Colored shape movement records:
*** Block opens ***

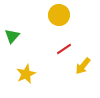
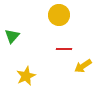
red line: rotated 35 degrees clockwise
yellow arrow: rotated 18 degrees clockwise
yellow star: moved 2 px down
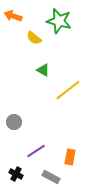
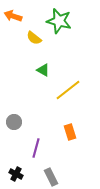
purple line: moved 3 px up; rotated 42 degrees counterclockwise
orange rectangle: moved 25 px up; rotated 28 degrees counterclockwise
gray rectangle: rotated 36 degrees clockwise
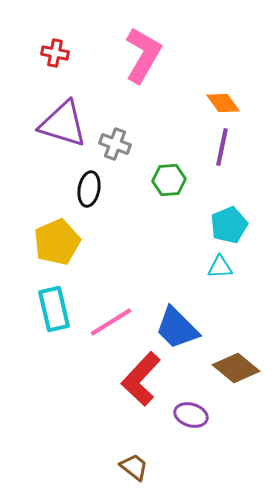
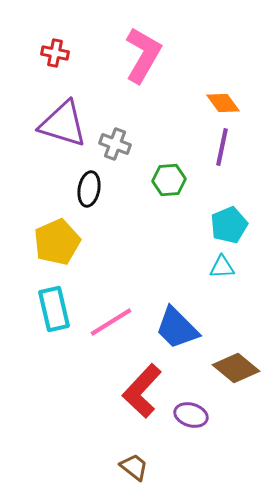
cyan triangle: moved 2 px right
red L-shape: moved 1 px right, 12 px down
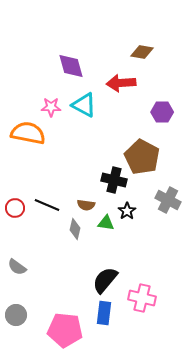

*** Block closes ***

What is needed »
Emit the lines of the data above from the one containing "orange rectangle: moved" through its final line, both endpoints included. Pictures do not belong in the output.

Final answer »
orange rectangle: moved 25 px up; rotated 28 degrees counterclockwise
gray rectangle: rotated 36 degrees clockwise
cyan triangle: moved 2 px right
red L-shape: moved 1 px right, 12 px down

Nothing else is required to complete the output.